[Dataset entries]
──────────────────────────────

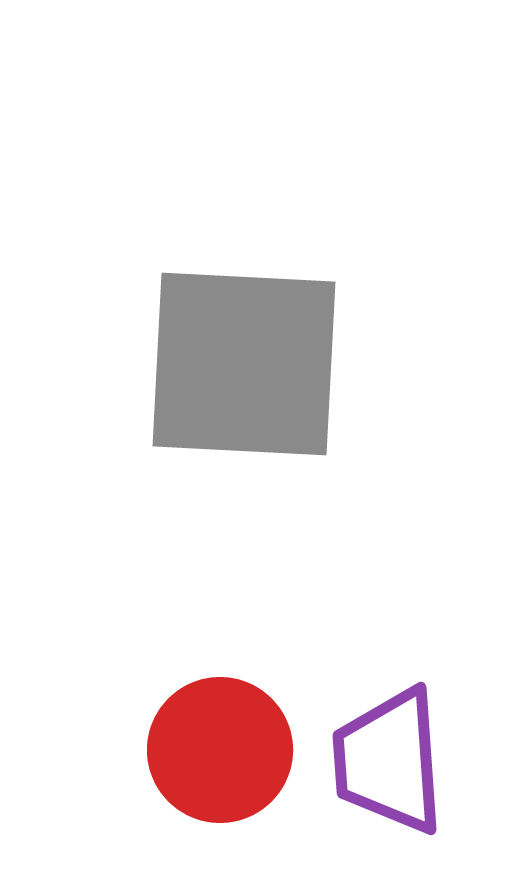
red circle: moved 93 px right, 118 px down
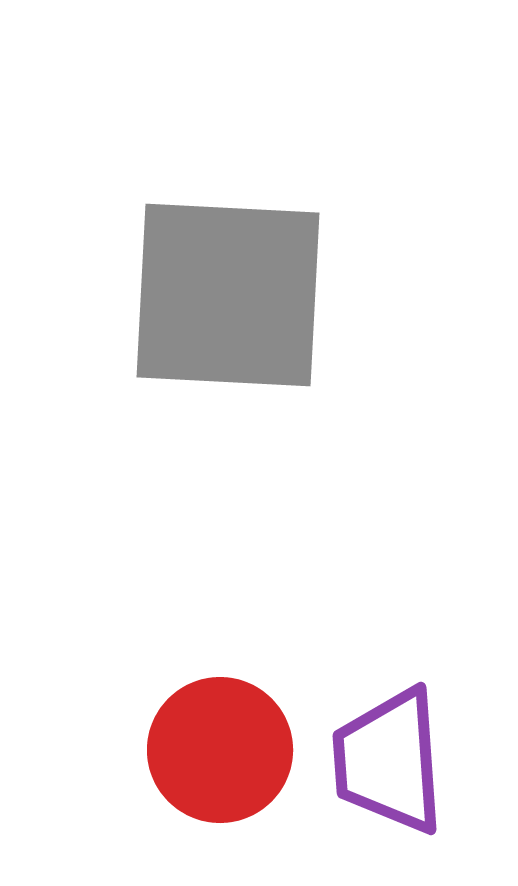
gray square: moved 16 px left, 69 px up
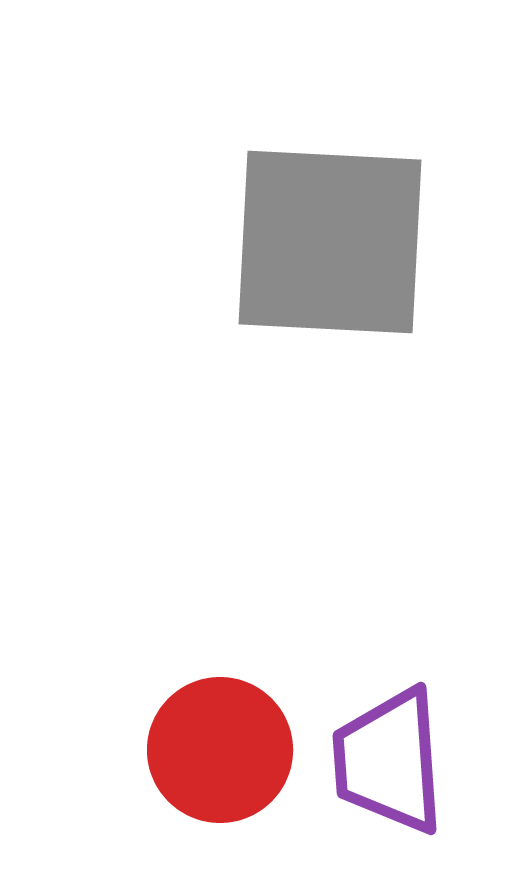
gray square: moved 102 px right, 53 px up
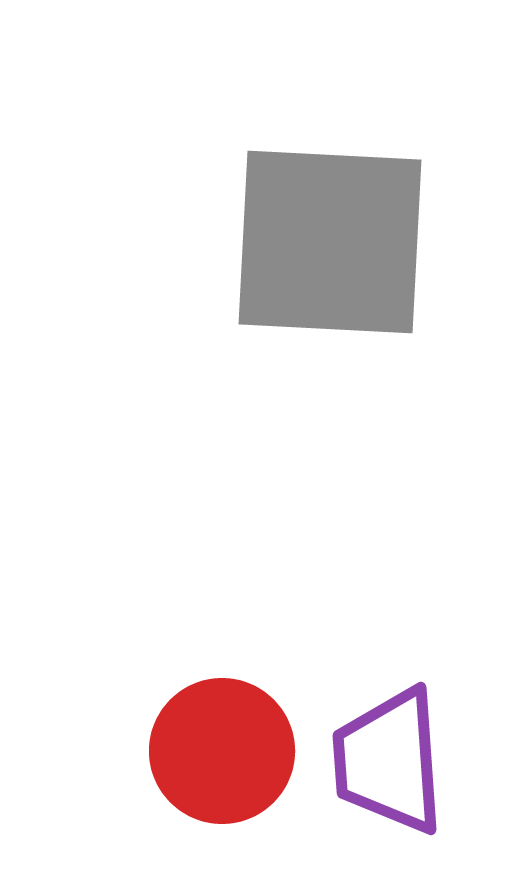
red circle: moved 2 px right, 1 px down
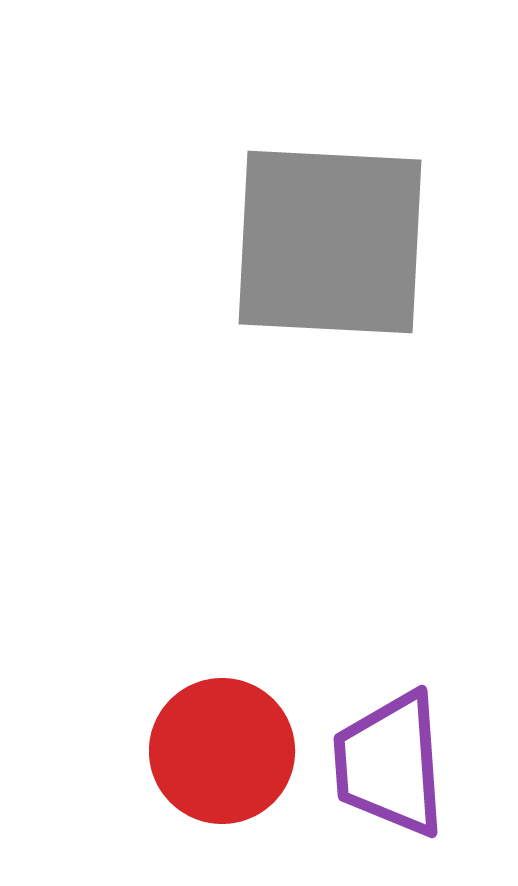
purple trapezoid: moved 1 px right, 3 px down
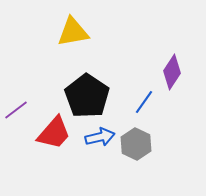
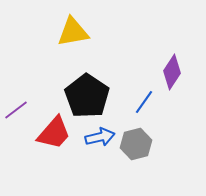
gray hexagon: rotated 20 degrees clockwise
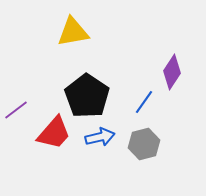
gray hexagon: moved 8 px right
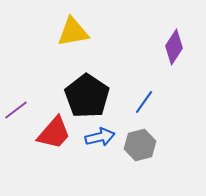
purple diamond: moved 2 px right, 25 px up
gray hexagon: moved 4 px left, 1 px down
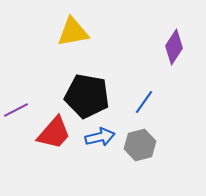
black pentagon: rotated 24 degrees counterclockwise
purple line: rotated 10 degrees clockwise
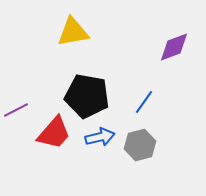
purple diamond: rotated 36 degrees clockwise
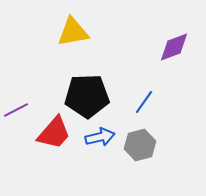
black pentagon: rotated 12 degrees counterclockwise
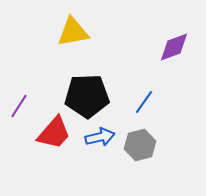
purple line: moved 3 px right, 4 px up; rotated 30 degrees counterclockwise
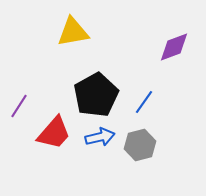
black pentagon: moved 9 px right, 1 px up; rotated 27 degrees counterclockwise
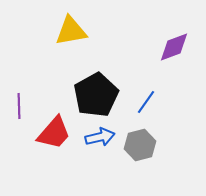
yellow triangle: moved 2 px left, 1 px up
blue line: moved 2 px right
purple line: rotated 35 degrees counterclockwise
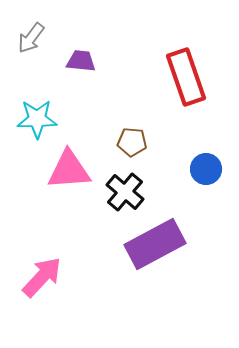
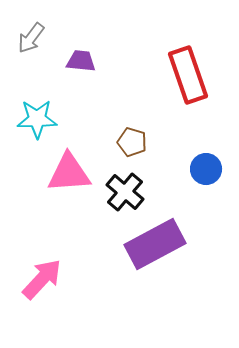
red rectangle: moved 2 px right, 2 px up
brown pentagon: rotated 12 degrees clockwise
pink triangle: moved 3 px down
pink arrow: moved 2 px down
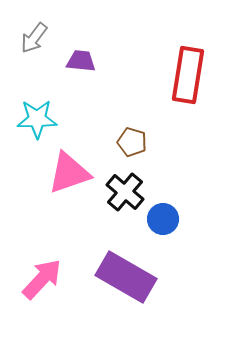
gray arrow: moved 3 px right
red rectangle: rotated 28 degrees clockwise
blue circle: moved 43 px left, 50 px down
pink triangle: rotated 15 degrees counterclockwise
purple rectangle: moved 29 px left, 33 px down; rotated 58 degrees clockwise
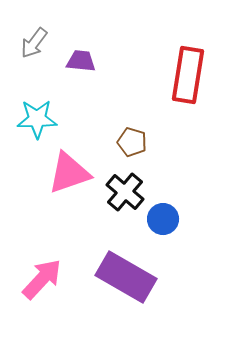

──────────────────────────────

# Request:
Update the data above so that "gray hexagon" becomes "gray octagon" wherever it occurs, with every other line left unchanged. Omit the pictures from the output.

# Result of this exercise:
red circle: moved 93 px right, 118 px down
gray square: moved 16 px left, 69 px up
gray square: moved 102 px right, 53 px up
red circle: moved 2 px right, 1 px down
purple trapezoid: moved 1 px right, 3 px down
gray octagon: rotated 20 degrees clockwise
gray octagon: moved 8 px right
purple diamond: moved 2 px right, 25 px up
gray octagon: moved 4 px left, 1 px down
black pentagon: rotated 24 degrees counterclockwise
purple line: rotated 10 degrees clockwise
purple diamond: rotated 36 degrees clockwise
black pentagon: rotated 12 degrees counterclockwise
purple line: moved 3 px right, 4 px up; rotated 30 degrees counterclockwise
black pentagon: moved 9 px right, 1 px up; rotated 27 degrees counterclockwise
yellow triangle: moved 2 px left, 1 px up
blue line: moved 2 px right
purple line: rotated 35 degrees counterclockwise
red rectangle: moved 2 px right, 2 px up
brown pentagon: rotated 12 degrees clockwise
pink triangle: moved 3 px down
pink arrow: moved 2 px down
gray arrow: moved 3 px right
red rectangle: rotated 28 degrees clockwise
blue circle: moved 43 px left, 50 px down
pink triangle: rotated 15 degrees counterclockwise
purple rectangle: moved 29 px left, 33 px down; rotated 58 degrees clockwise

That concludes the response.